PROBLEM :: Show every line below where "none" appears.

EXERCISE MATERIAL ::
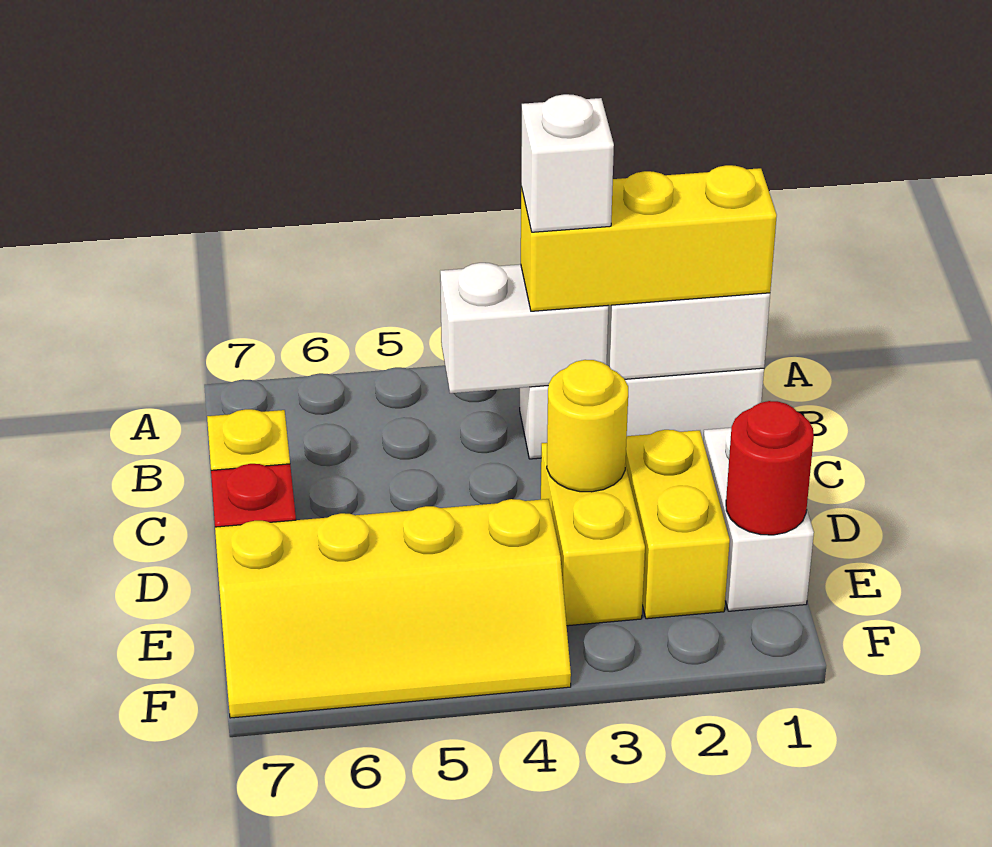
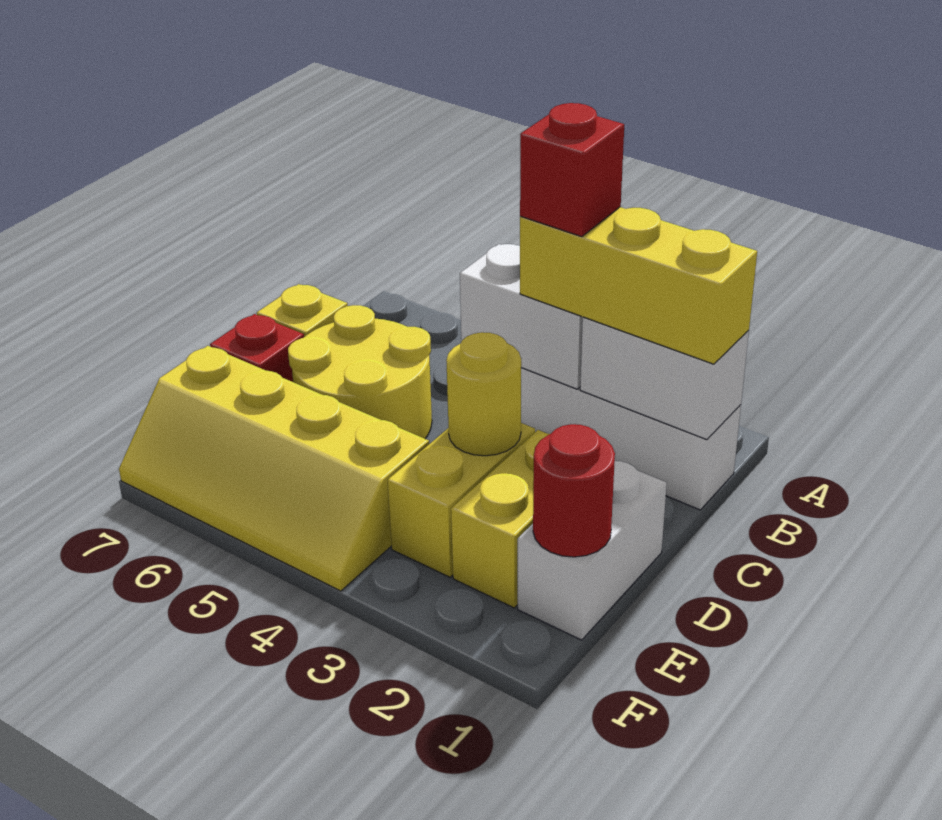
white brick B3 level 4 -> red brick B3 level 4
none -> yellow round brick C5:D6 level 1

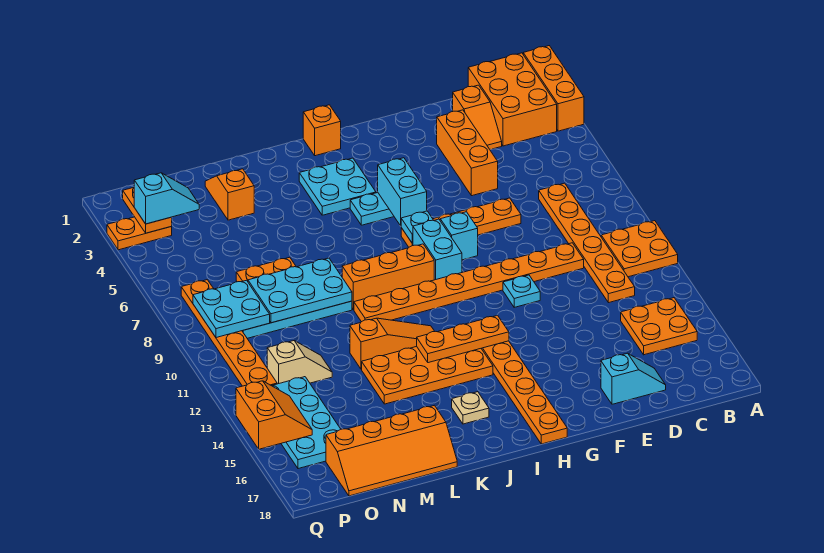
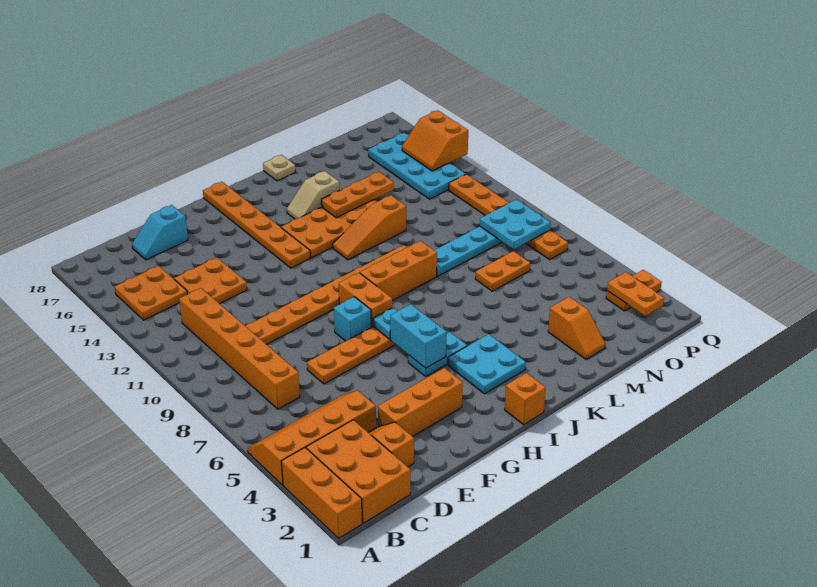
orange plate A10:B11 level 1 -> orange plate D13:E14 level 1
orange plate C7:C12 level 1 -> orange brick C7:C12 level 1
orange brick E3:E5 level 1 -> orange brick E3:G3 level 1
cyan plate F11 level 1 -> none
cyan brick H8:H9 level 1 -> orange brick H8:H9 level 1
orange plate H13:J13 level 2 -> orange plate K14:M14 level 2
tan plate J16 level 1 -> tan plate K18 level 1
cyan plate L8:N9 level 2 -> none
orange slope L17:O18 level 1 top 17 -> orange slope A4:D5 level 1 top 4
tan slope N12:O12 level 1 top O -> tan slope J15:K15 level 1 top K
cyan slope O3:P3 level 3 top P -> none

RESPONSE FOR THIS EXERCISE ::
none -> yellow round brick C5:D6 level 1
cyan plate F11 level 1 -> none
cyan plate L8:N9 level 2 -> none
cyan slope O3:P3 level 3 top P -> none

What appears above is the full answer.